◆ WORK TO BE COMPLETED ◆
Go through the records below and report each line with "pink" in it.

◆ ENTRIES SHOWN ◆

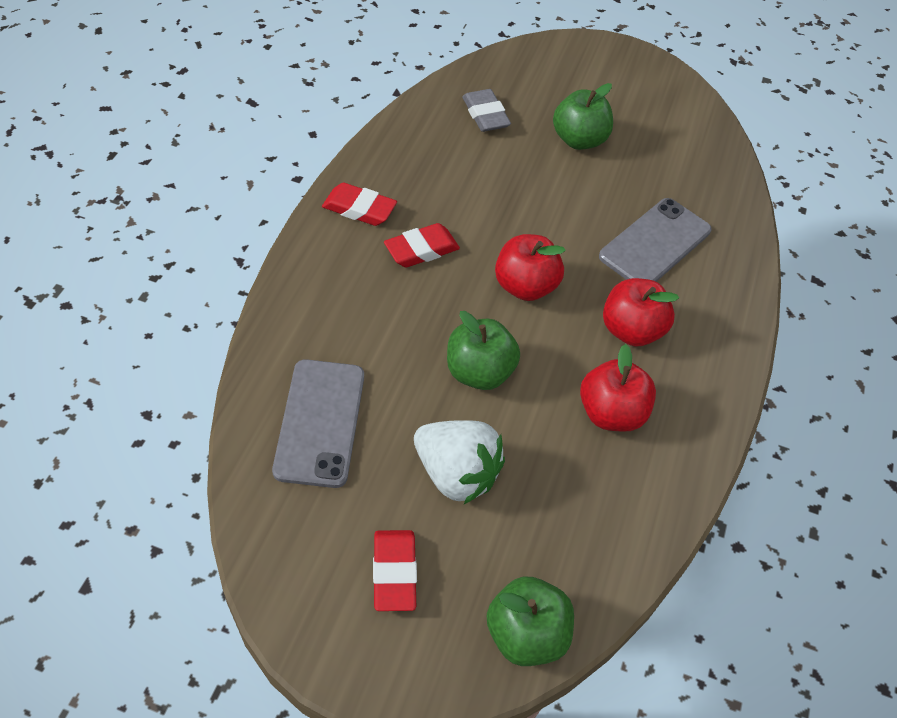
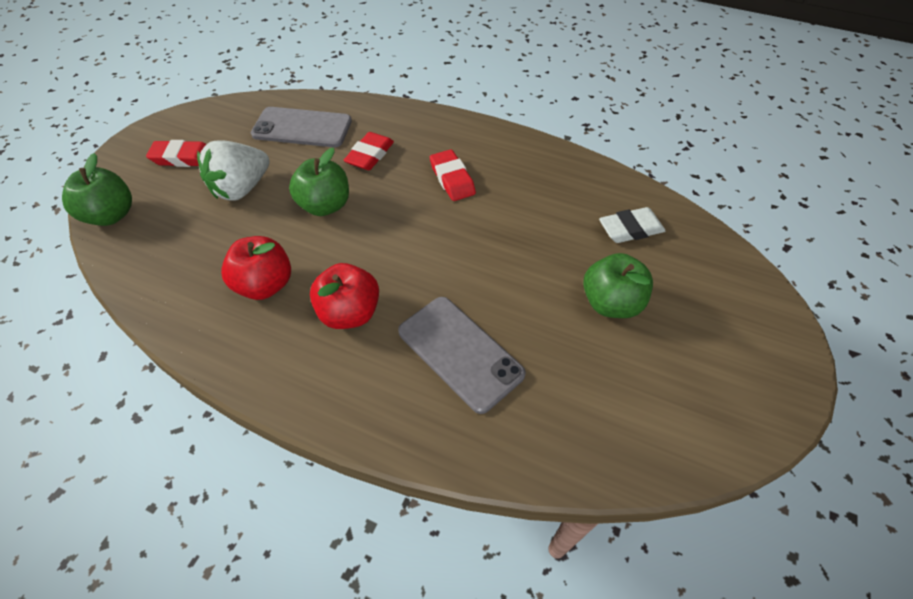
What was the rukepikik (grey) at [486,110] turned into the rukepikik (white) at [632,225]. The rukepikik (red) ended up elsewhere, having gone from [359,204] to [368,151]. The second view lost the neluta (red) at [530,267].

...

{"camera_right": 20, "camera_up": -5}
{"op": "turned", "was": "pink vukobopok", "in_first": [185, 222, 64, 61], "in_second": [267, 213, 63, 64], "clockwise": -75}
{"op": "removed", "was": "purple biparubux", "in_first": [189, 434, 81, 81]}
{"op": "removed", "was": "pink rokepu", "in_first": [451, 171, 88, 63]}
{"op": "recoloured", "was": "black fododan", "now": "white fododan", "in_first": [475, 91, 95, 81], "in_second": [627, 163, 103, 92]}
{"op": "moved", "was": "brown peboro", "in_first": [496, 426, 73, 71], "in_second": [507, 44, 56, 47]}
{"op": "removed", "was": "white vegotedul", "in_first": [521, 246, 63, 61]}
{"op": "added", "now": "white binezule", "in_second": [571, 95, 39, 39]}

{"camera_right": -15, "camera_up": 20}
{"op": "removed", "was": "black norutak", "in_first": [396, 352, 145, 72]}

--

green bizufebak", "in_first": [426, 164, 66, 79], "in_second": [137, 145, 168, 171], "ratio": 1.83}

◆ WRITTEN SOLUTION ◆
{"op": "turned", "was": "pink vukobopok", "in_first": [185, 222, 64, 61], "in_second": [267, 213, 63, 64], "clockwise": -75}
{"op": "removed", "was": "pink rokepu", "in_first": [451, 171, 88, 63]}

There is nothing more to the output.